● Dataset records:
================

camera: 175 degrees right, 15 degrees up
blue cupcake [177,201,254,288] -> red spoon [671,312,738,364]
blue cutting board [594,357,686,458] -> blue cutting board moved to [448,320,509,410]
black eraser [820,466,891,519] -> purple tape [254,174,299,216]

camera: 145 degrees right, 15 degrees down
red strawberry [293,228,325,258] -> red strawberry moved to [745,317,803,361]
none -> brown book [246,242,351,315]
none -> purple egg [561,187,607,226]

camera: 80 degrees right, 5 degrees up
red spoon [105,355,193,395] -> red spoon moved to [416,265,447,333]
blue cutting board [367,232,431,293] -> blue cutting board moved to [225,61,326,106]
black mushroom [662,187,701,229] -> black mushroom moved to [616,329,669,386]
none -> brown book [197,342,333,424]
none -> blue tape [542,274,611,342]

================

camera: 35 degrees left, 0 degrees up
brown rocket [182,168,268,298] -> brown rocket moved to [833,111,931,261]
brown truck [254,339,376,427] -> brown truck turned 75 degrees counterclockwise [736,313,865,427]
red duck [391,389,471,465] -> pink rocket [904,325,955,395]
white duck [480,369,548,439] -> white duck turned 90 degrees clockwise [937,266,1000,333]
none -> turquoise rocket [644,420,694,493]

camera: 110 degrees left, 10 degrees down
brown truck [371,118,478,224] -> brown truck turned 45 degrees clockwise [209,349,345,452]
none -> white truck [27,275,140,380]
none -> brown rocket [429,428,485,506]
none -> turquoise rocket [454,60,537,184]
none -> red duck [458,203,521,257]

================

● Problem requirements:
Reproduce the lines above, beginning at the line with "brown truck [371,118,478,224]" and stopping after the line with "none -> red duck [458,203,521,257]", exactly as they are.

● Completed task:
brown truck [371,118,478,224] -> brown truck turned 45 degrees clockwise [209,349,345,452]
none -> white truck [27,275,140,380]
none -> brown rocket [429,428,485,506]
none -> turquoise rocket [454,60,537,184]
none -> red duck [458,203,521,257]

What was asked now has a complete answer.